Version difference data
========
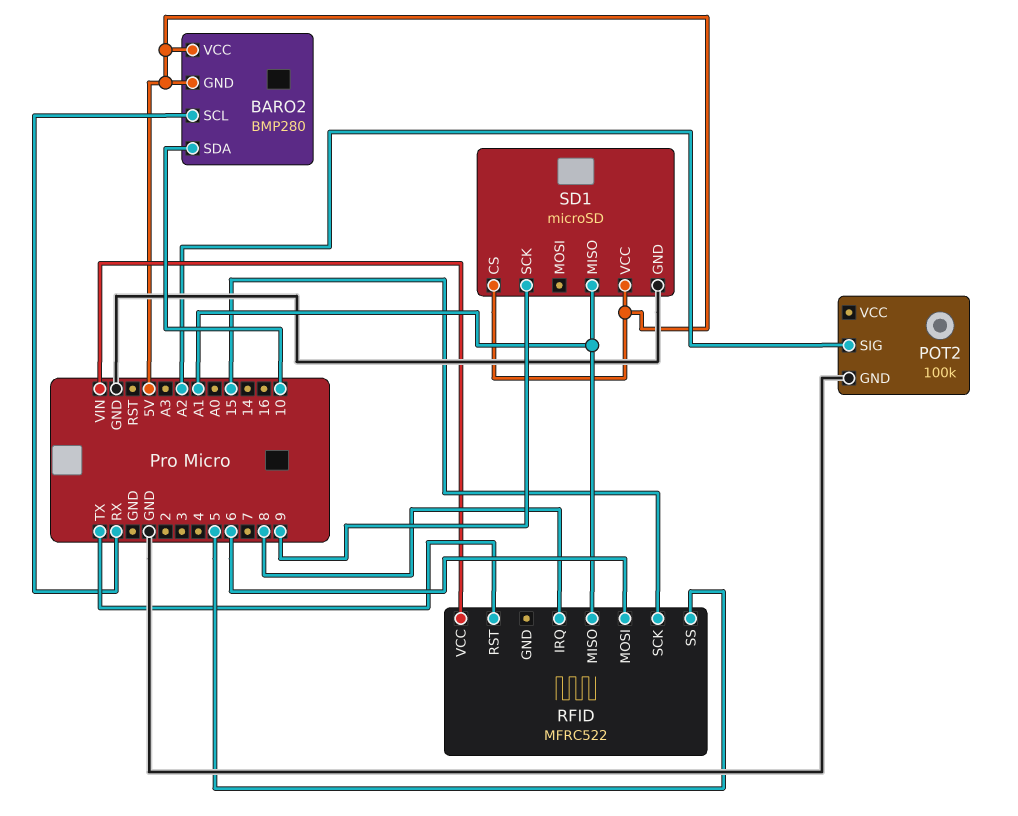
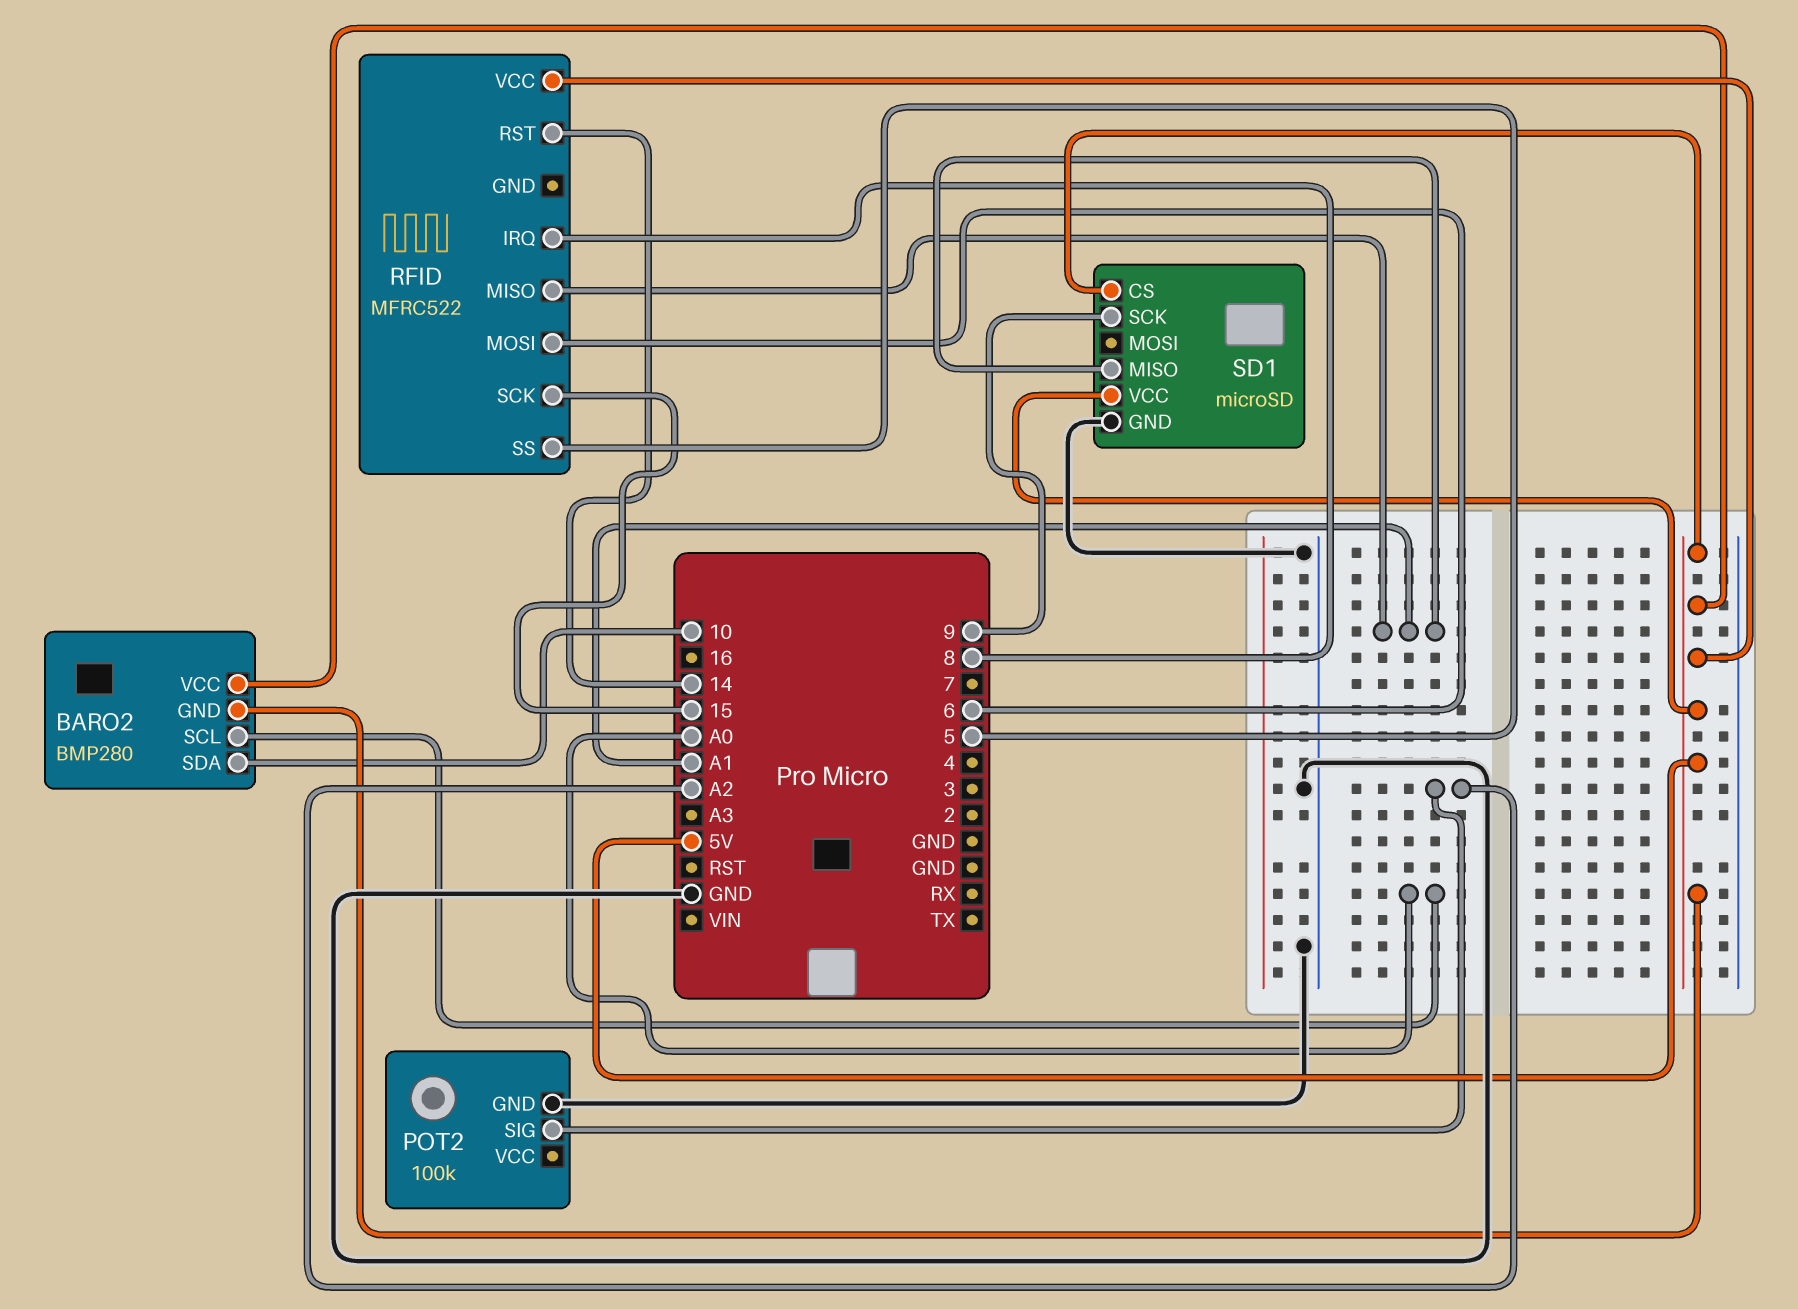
BARO2 pin SCL: RX -> A0
RFID pin RST: TX -> 14
RFID pin VCC: VIN -> 5V

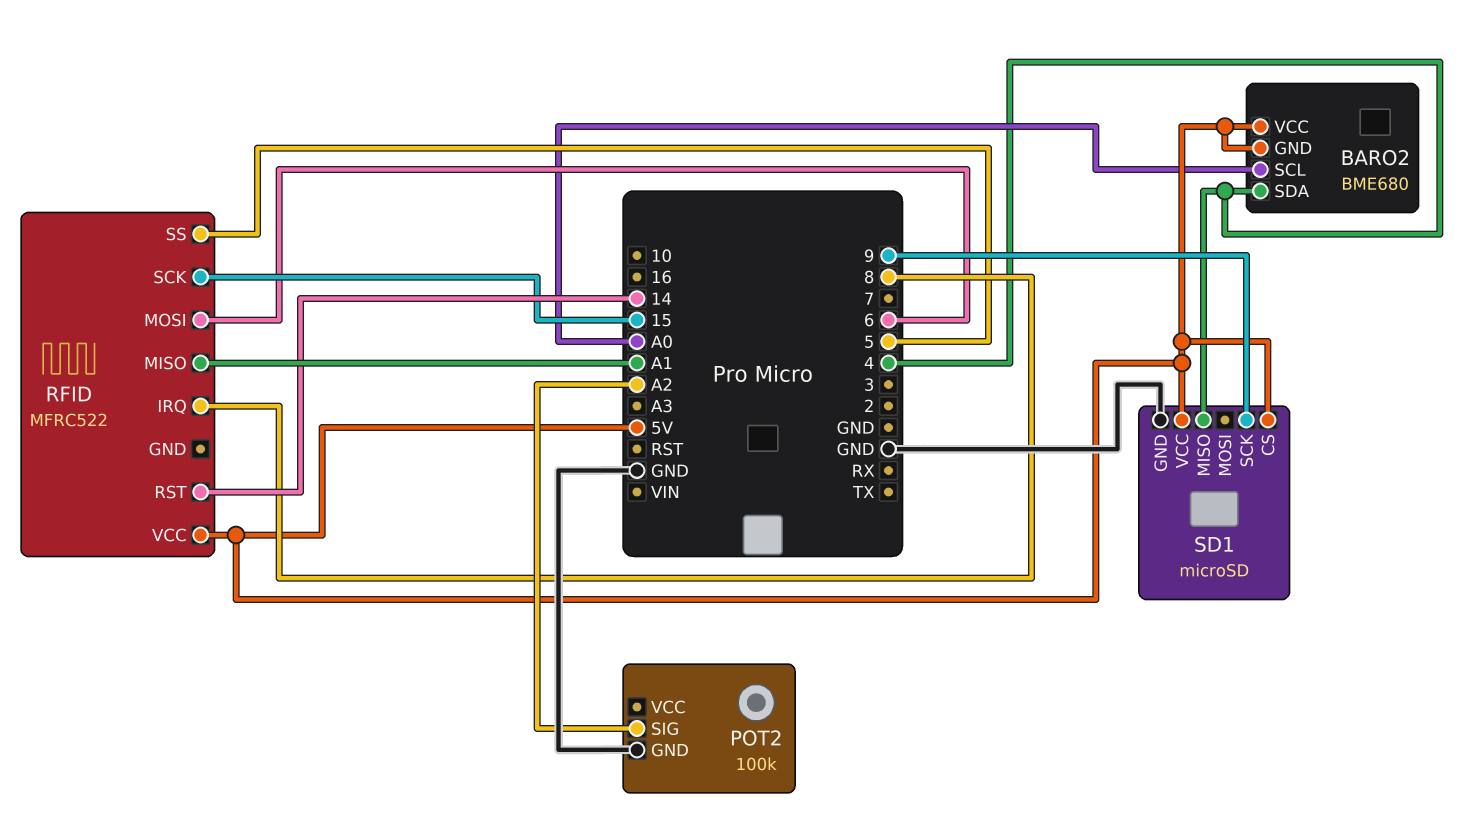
BARO2: BMP280 -> BME680
BARO2 pin SDA: 10 -> 4
SD1 pin MISO: A1 -> 4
========
TASK INSTRUCTIONS: Set every record down again verbatim, without pictures.

SOLUTION TO THE EXERCISE:
BARO2 pin SCL: RX -> A0
RFID pin RST: TX -> 14
RFID pin VCC: VIN -> 5V

BARO2: BMP280 -> BME680
BARO2 pin SDA: 10 -> 4
SD1 pin MISO: A1 -> 4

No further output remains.